_Exercise brief_.
In the entries that follow, how many lines contain "cyan"? Please reply with only the number.

>>

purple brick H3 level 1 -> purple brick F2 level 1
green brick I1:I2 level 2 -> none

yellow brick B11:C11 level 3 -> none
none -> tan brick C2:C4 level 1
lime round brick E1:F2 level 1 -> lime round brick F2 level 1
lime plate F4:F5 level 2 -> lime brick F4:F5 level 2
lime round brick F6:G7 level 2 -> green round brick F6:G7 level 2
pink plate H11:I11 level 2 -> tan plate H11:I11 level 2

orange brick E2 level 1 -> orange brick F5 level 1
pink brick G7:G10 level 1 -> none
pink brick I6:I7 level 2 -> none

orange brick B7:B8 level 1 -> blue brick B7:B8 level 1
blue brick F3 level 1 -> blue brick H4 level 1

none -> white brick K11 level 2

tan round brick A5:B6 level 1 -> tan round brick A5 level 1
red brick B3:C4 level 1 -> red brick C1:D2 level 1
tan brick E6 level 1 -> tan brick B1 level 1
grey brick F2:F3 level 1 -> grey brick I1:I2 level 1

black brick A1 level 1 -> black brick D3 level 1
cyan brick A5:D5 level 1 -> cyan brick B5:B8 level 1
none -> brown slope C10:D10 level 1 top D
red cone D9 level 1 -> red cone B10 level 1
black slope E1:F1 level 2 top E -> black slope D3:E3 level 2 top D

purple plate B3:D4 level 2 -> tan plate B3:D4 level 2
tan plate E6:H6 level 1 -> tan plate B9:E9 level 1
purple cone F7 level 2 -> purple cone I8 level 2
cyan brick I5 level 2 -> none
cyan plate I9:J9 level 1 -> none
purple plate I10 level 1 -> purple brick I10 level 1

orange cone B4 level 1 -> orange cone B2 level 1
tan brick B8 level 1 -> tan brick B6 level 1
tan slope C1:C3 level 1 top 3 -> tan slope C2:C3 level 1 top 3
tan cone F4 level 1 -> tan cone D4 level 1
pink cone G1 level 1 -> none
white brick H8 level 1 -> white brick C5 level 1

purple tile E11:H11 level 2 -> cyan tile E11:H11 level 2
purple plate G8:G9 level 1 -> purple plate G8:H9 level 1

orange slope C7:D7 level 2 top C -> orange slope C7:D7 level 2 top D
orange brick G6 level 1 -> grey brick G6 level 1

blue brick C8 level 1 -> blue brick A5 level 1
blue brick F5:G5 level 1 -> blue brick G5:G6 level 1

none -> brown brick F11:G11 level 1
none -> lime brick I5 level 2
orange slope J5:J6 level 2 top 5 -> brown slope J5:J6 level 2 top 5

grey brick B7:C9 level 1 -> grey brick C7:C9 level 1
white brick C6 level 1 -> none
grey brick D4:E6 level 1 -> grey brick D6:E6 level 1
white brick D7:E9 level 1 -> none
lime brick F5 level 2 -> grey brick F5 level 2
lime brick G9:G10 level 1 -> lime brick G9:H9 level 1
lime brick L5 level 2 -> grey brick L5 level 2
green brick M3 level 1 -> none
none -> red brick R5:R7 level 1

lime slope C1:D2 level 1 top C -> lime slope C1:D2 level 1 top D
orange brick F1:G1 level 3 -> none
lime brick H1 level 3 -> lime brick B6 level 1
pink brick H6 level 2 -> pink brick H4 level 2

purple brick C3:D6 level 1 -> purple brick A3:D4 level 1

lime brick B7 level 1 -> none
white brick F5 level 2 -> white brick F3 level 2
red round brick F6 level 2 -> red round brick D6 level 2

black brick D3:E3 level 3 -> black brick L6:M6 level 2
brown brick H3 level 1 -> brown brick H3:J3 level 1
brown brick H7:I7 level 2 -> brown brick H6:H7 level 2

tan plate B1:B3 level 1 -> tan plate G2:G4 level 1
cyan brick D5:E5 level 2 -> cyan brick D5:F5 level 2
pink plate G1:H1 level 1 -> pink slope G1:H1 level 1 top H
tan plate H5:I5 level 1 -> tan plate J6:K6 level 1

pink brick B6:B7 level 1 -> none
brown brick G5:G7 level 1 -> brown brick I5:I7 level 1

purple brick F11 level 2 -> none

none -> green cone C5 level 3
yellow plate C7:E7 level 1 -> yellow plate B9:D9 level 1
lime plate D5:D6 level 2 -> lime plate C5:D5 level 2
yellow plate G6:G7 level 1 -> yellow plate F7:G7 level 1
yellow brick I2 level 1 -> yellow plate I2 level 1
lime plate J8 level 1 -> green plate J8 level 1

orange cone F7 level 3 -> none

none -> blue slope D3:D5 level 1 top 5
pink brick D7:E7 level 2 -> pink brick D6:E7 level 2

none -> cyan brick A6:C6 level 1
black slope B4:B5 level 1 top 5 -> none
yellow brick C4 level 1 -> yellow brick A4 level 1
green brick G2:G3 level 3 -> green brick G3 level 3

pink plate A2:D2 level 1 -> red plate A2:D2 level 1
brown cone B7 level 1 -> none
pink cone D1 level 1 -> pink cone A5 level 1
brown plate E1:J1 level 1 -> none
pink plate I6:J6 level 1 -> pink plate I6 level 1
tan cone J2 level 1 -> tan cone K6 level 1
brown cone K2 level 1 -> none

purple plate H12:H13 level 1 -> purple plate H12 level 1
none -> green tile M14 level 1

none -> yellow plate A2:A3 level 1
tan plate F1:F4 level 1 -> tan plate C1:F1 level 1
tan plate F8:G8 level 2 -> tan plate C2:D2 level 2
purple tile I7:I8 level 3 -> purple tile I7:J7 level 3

<<

_Response below_.
6